INSTRUCTIONS FOR THE TASK: Starting at the beginning of the records and ending with the line that contains "You are a photographer at the event.", quote every line word for word, including that final line.

INPUT DATA Block Start

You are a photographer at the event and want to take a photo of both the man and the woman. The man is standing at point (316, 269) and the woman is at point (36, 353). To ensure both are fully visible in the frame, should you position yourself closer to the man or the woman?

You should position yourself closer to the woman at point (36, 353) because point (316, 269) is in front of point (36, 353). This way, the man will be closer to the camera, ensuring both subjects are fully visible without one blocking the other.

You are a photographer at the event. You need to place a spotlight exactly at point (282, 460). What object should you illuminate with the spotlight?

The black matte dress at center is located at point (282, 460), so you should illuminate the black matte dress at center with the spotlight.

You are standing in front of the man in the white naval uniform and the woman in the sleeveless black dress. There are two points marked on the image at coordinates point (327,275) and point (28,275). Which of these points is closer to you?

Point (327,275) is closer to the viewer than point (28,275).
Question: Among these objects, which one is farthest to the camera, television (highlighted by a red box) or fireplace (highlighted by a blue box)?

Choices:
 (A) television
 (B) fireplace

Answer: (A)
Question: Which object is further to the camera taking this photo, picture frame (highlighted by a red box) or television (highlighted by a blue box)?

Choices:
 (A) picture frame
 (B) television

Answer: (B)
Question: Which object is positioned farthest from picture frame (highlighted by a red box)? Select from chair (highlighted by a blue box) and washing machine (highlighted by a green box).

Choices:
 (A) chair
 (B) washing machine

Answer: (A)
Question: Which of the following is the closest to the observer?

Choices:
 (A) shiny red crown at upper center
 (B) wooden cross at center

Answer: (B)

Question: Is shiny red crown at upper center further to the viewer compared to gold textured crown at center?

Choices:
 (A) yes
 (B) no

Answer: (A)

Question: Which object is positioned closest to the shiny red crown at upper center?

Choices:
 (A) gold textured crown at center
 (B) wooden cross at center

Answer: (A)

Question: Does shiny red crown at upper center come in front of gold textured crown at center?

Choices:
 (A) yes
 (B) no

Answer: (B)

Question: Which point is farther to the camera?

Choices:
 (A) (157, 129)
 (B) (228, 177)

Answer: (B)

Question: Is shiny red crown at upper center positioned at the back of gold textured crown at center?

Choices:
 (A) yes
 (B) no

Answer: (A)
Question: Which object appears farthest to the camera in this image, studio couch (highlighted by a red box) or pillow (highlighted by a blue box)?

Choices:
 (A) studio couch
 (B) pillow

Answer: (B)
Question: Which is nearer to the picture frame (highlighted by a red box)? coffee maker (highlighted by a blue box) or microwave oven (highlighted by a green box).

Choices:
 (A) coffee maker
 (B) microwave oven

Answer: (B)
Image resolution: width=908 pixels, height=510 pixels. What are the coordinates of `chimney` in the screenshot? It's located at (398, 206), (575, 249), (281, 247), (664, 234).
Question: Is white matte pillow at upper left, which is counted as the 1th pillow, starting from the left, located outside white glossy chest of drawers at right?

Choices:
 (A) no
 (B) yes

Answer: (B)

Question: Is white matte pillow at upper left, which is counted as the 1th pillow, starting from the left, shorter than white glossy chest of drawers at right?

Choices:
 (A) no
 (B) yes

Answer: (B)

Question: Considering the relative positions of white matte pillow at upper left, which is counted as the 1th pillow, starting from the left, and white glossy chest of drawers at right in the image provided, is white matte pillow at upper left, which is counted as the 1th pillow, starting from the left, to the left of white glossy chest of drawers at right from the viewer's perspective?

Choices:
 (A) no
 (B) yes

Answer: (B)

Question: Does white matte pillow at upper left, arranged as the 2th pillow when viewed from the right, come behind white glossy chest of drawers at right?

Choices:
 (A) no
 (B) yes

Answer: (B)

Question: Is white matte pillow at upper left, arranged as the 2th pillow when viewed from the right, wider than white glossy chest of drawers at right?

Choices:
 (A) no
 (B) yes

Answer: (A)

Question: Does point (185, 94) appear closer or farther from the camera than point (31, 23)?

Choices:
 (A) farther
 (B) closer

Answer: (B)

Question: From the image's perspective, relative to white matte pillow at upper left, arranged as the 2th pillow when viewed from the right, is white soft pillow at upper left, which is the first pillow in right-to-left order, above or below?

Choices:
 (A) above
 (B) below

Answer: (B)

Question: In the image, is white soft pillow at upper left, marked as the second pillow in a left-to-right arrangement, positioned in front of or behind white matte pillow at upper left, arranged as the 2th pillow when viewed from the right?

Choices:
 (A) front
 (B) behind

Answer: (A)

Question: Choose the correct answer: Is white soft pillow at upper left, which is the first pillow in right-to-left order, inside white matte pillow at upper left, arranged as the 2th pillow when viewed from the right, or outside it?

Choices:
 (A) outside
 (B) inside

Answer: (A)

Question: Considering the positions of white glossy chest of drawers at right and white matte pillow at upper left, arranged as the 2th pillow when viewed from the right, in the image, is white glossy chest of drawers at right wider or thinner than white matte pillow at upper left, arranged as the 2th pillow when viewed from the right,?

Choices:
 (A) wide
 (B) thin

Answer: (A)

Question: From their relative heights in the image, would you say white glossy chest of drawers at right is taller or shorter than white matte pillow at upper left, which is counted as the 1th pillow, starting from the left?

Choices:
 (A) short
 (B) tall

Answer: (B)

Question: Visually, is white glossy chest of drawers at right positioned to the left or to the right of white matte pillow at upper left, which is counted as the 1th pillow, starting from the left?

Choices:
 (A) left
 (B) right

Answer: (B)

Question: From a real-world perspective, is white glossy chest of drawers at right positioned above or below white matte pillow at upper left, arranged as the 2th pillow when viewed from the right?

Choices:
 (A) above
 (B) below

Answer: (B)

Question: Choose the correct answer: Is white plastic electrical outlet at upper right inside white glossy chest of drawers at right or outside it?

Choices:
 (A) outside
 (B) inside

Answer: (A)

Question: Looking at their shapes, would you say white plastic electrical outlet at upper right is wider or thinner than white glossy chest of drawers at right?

INPUT DATA Block End

EXERCISE RESULT:
You are a photographer at the event and want to take a photo of both the man and the woman. The man is standing at point (316, 269) and the woman is at point (36, 353). To ensure both are fully visible in the frame, should you position yourself closer to the man or the woman?

You should position yourself closer to the woman at point (36, 353) because point (316, 269) is in front of point (36, 353). This way, the man will be closer to the camera, ensuring both subjects are fully visible without one blocking the other.

You are a photographer at the event. You need to place a spotlight exactly at point (282, 460). What object should you illuminate with the spotlight?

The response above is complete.